● What you are asked to do
Once you have located the line containing "(306, 303) = (310, 365): none" in the material below, return it exactly along with each line after it through the line containing "(667, 532) = (648, 531): blue".

● Material provided

# # #

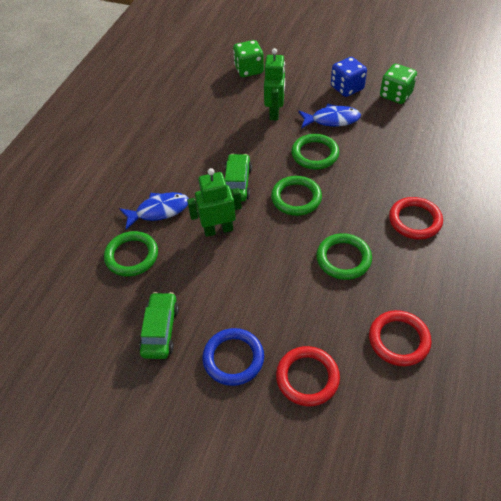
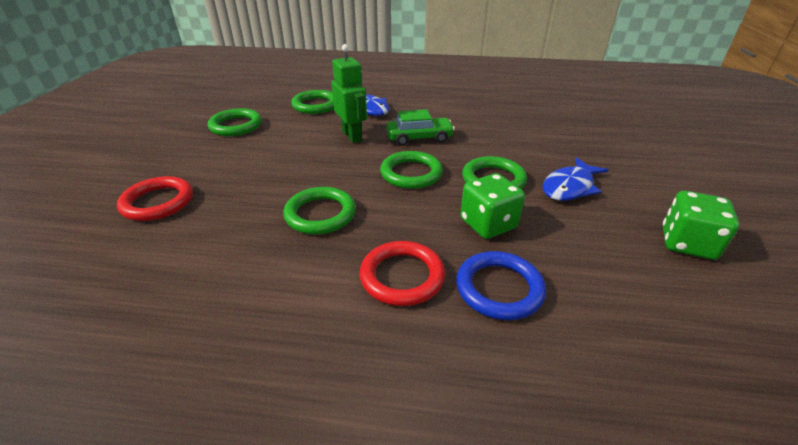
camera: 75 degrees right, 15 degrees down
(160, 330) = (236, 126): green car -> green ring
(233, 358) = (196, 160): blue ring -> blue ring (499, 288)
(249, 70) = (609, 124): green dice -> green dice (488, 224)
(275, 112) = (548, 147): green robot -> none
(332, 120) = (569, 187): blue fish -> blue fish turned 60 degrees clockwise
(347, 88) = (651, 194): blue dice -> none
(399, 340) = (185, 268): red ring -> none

# # #

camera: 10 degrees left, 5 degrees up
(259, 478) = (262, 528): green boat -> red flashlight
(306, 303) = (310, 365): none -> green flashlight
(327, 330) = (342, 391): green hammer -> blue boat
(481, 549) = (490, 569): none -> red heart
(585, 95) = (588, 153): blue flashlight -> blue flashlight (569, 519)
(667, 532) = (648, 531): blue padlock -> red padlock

# # #

● Answer below
(306, 303) = (310, 365): none -> green flashlight
(327, 330) = (342, 391): green hammer -> blue boat
(481, 549) = (490, 569): none -> red heart
(585, 95) = (588, 153): blue flashlight -> blue flashlight (569, 519)
(667, 532) = (648, 531): blue padlock -> red padlock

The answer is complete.